**PROBLEM REQUIREMENTS**
Starting at the line that holds "orange glasses: none", quote every line through the end of the records, both boundary lines included. Omit the pictures.

*** Opening of DATA TO EXAMINE ***

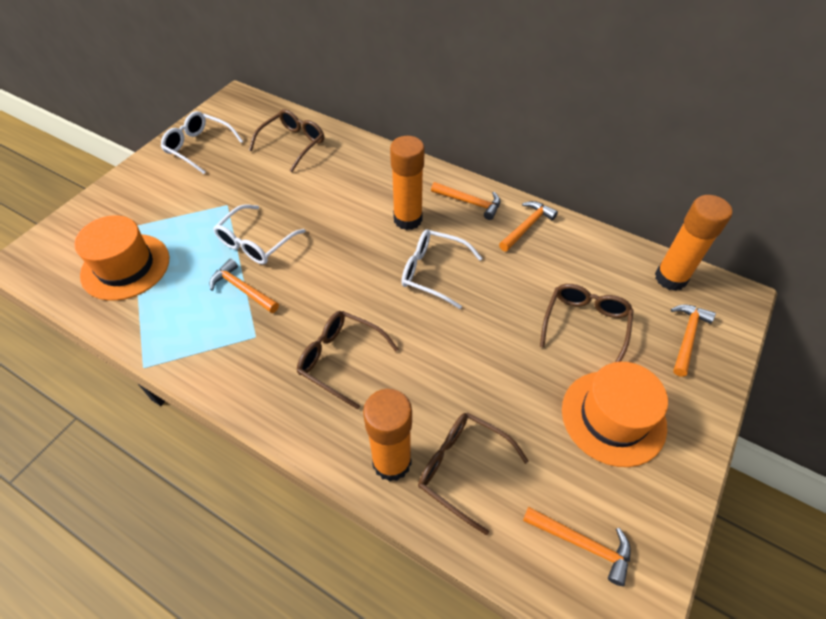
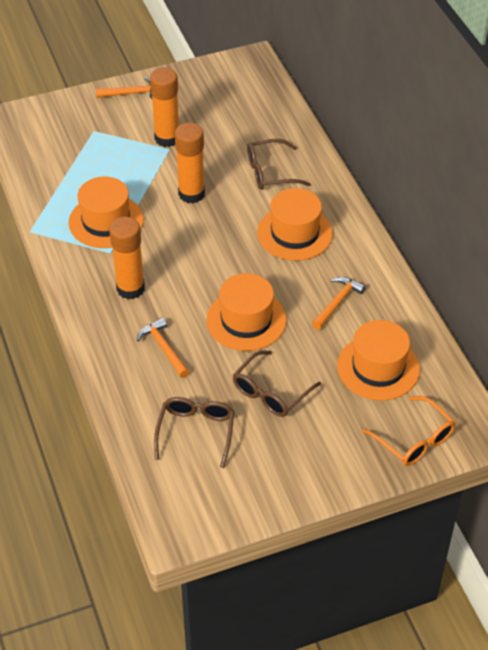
brown glasses: [249,109,324,172] [297,311,398,409] [418,412,528,535] [540,284,634,362] = 4 -> [154,397,234,468] [233,350,321,417] [247,139,311,190] = 3
orange glasses: none = 0 -> [363,396,456,466] = 1
orange hammer: [209,259,279,313] [431,182,500,220] [499,201,558,251] [523,507,631,586] [671,305,716,377] = 5 -> [96,77,152,99] [137,317,189,378] [312,277,366,330] = 3
orange hat: [75,215,169,301] [562,362,668,467] = 2 -> [69,177,144,248] [207,273,286,351] [257,188,333,261] [337,320,420,400] = 4
white glasses: [161,111,243,174] [213,204,306,264] [401,229,482,309] = 3 -> none = 0

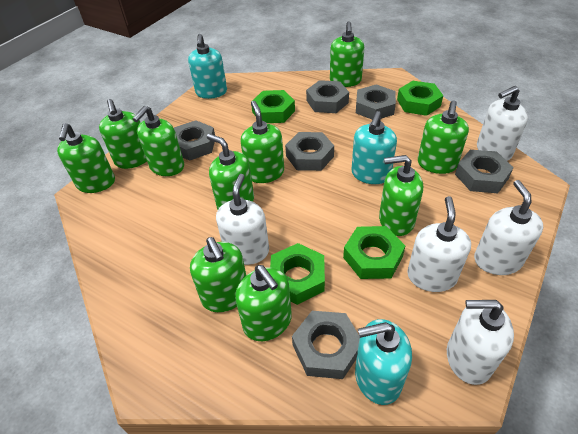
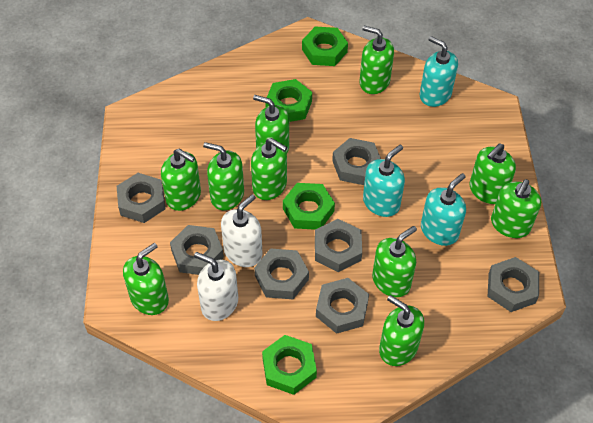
grey nut: [174,121,215,161] [285,132,334,171] [292,311,360,379] [306,80,349,113] [356,84,396,120] [455,150,514,193] = 6 -> [117,173,165,223] [170,225,224,275] [254,248,309,299] [315,219,362,272] [316,278,369,334] [332,138,381,185] [488,257,539,312] = 7
white soap dispenser: [216,174,269,265] [407,196,471,292] [447,300,514,385] [474,180,543,275] [477,86,528,161] = 5 -> [194,252,238,321] [221,194,262,267] = 2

*** Close of DATA TO EXAMINE ***

**ANSWER FOR THIS EXERCISE**
orange glasses: none = 0 -> [363,396,456,466] = 1
orange hammer: [209,259,279,313] [431,182,500,220] [499,201,558,251] [523,507,631,586] [671,305,716,377] = 5 -> [96,77,152,99] [137,317,189,378] [312,277,366,330] = 3
orange hat: [75,215,169,301] [562,362,668,467] = 2 -> [69,177,144,248] [207,273,286,351] [257,188,333,261] [337,320,420,400] = 4
white glasses: [161,111,243,174] [213,204,306,264] [401,229,482,309] = 3 -> none = 0

grey nut: [174,121,215,161] [285,132,334,171] [292,311,360,379] [306,80,349,113] [356,84,396,120] [455,150,514,193] = 6 -> [117,173,165,223] [170,225,224,275] [254,248,309,299] [315,219,362,272] [316,278,369,334] [332,138,381,185] [488,257,539,312] = 7
white soap dispenser: [216,174,269,265] [407,196,471,292] [447,300,514,385] [474,180,543,275] [477,86,528,161] = 5 -> [194,252,238,321] [221,194,262,267] = 2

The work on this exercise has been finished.